▸ MATERIAL PROVIDED
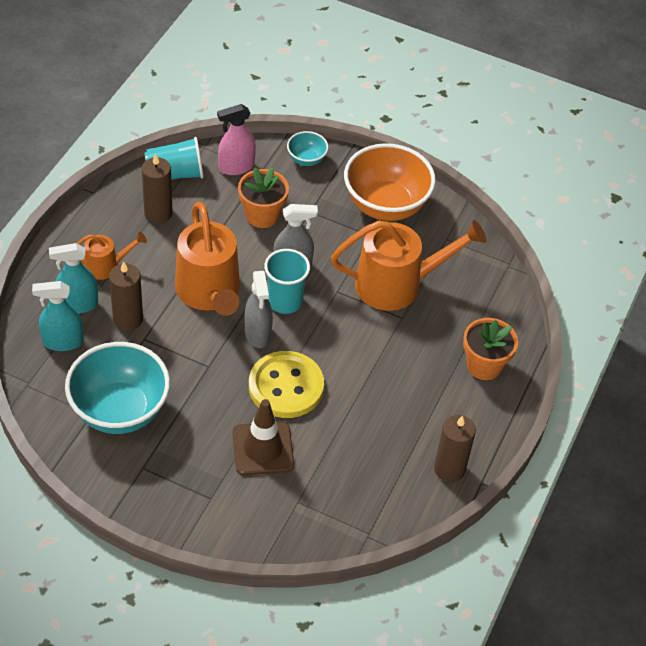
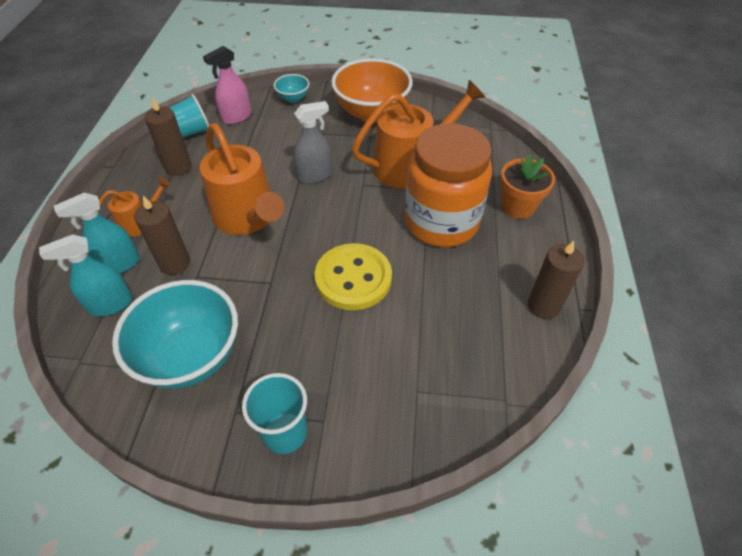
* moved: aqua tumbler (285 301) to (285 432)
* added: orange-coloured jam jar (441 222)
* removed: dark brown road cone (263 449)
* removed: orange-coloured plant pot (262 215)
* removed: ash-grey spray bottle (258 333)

▸ TASK
Apart from the pictures, every line of the material above is to be returned word for word.

▸ EXERCISE ANSWER
* moved: aqua tumbler (285 301) to (285 432)
* added: orange-coloured jam jar (441 222)
* removed: dark brown road cone (263 449)
* removed: orange-coloured plant pot (262 215)
* removed: ash-grey spray bottle (258 333)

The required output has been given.